[TASK TO CARRY OUT] The pictures are to be omitted when the entries are reproduced exactly.

====== MATERIAL SHOWN ======

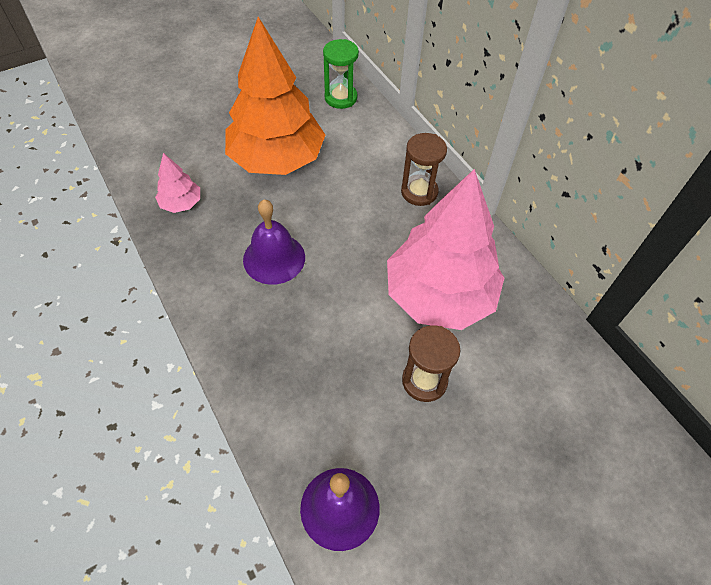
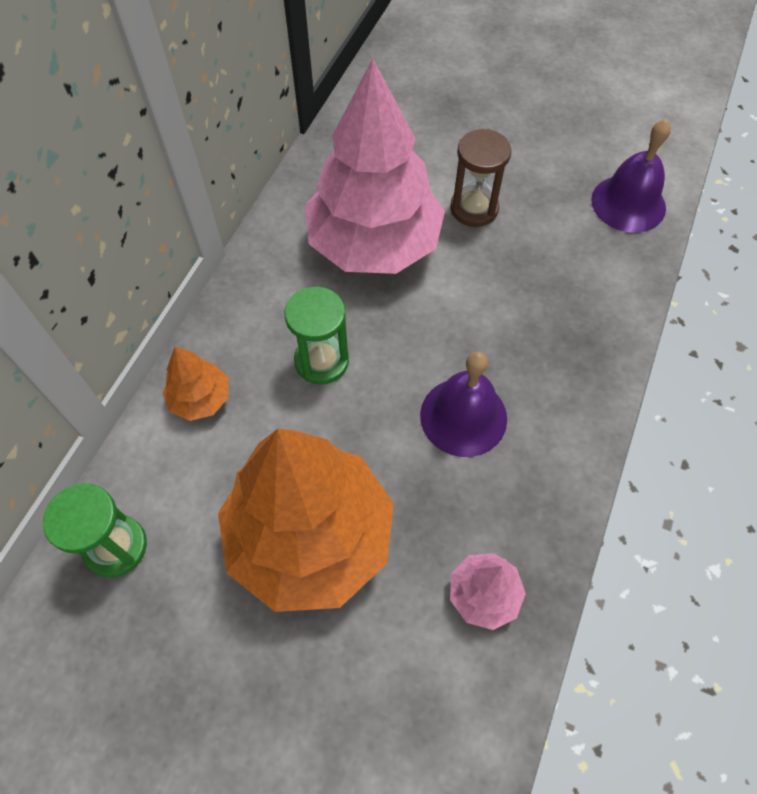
camera: 125 degrees left, 5 degrees up
(371, 217) = (321, 361): none -> green hourglass
(393, 157) = (200, 399): none -> orange tree
(419, 192) = (243, 337): brown hourglass -> none

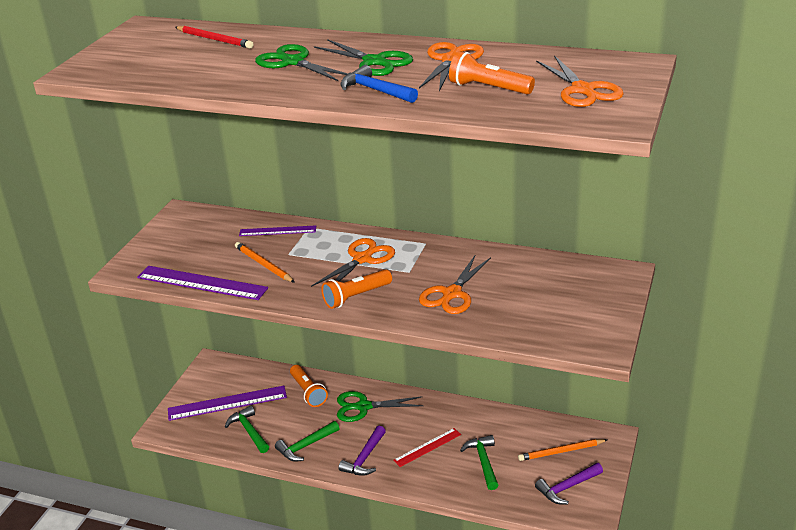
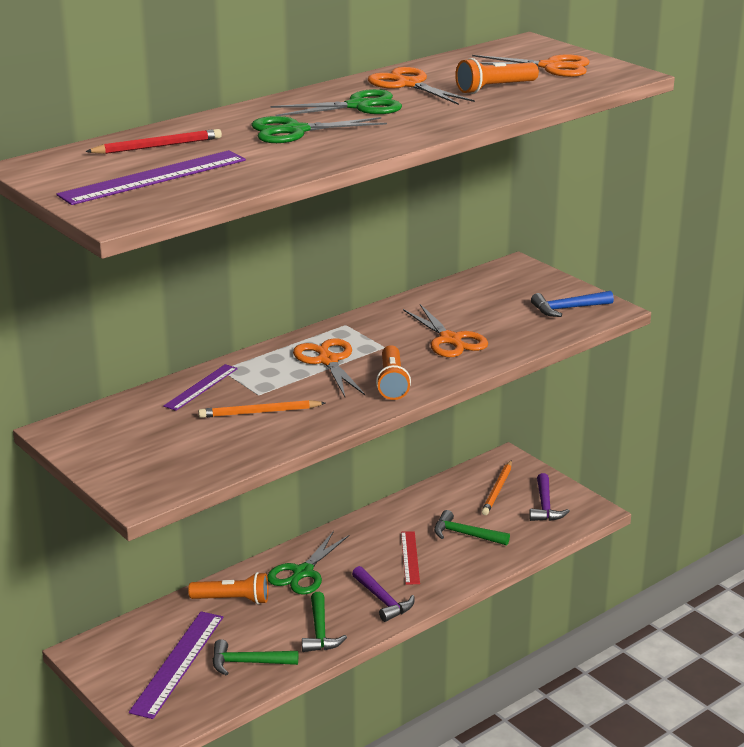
camera: 60 degrees left, 5 degrees down
(202, 283) = (243, 455): purple ruler -> purple ruler (153, 177)
(375, 90) = (428, 119): blue hammer -> blue hammer (567, 309)

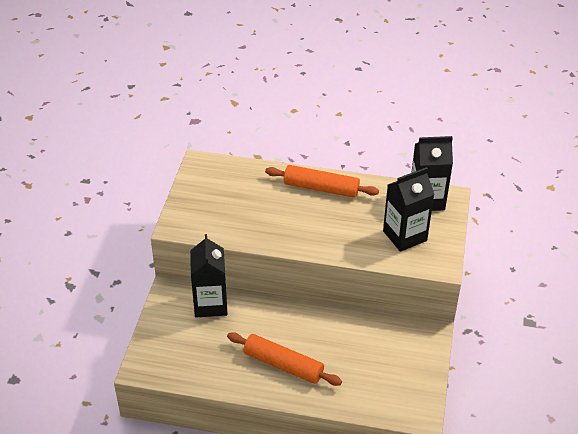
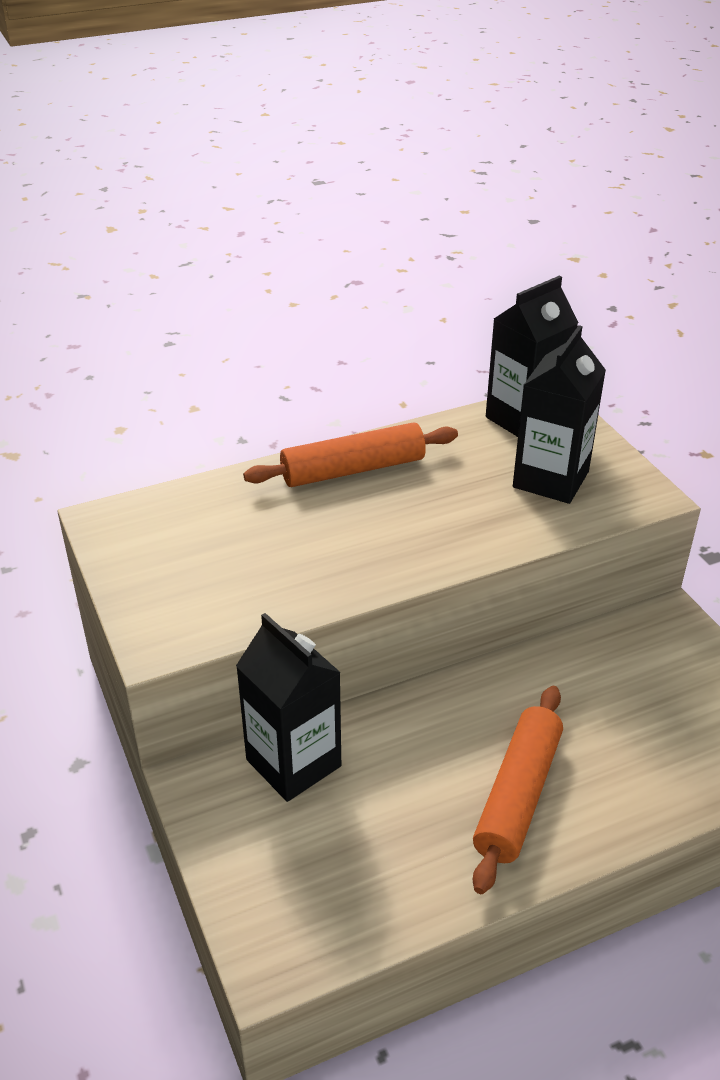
camera: 35 degrees left, 5 degrees down
(283, 364) = (517, 795): orange rolling pin -> orange rolling pin turned 60 degrees counterclockwise

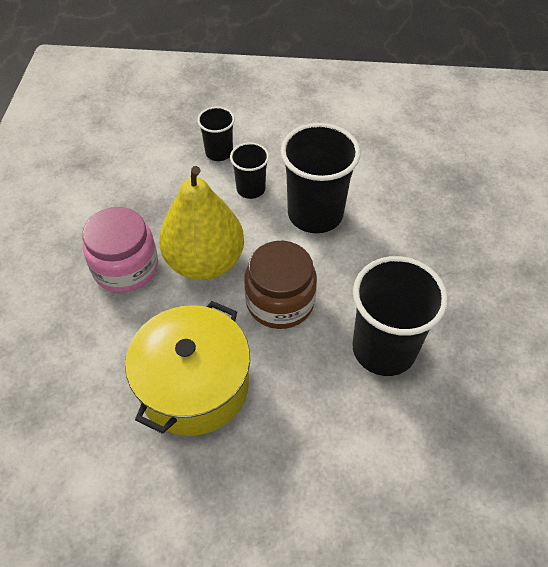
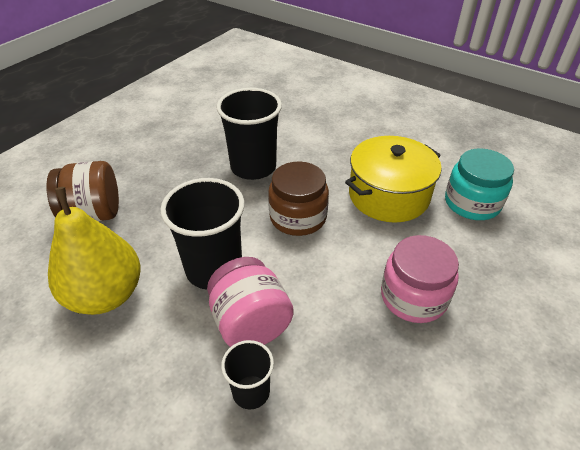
camera: 150 degrees left, 10 degrees down
(84, 424) = (472, 203): none -> turquoise jar
(205, 262) = (338, 270): yellow pear -> yellow pear (106, 295)
(251, 189) = (250, 323): black cup -> pink jar
(475, 212) = (94, 213): none -> brown jar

======

[ANSWER FOR THE TASK]
camera: 125 degrees left, 5 degrees up
(371, 217) = (321, 361): none -> green hourglass
(393, 157) = (200, 399): none -> orange tree
(419, 192) = (243, 337): brown hourglass -> none

camera: 60 degrees left, 5 degrees down
(202, 283) = (243, 455): purple ruler -> purple ruler (153, 177)
(375, 90) = (428, 119): blue hammer -> blue hammer (567, 309)

camera: 35 degrees left, 5 degrees down
(283, 364) = (517, 795): orange rolling pin -> orange rolling pin turned 60 degrees counterclockwise

camera: 150 degrees left, 10 degrees down
(84, 424) = (472, 203): none -> turquoise jar
(205, 262) = (338, 270): yellow pear -> yellow pear (106, 295)
(251, 189) = (250, 323): black cup -> pink jar
(475, 212) = (94, 213): none -> brown jar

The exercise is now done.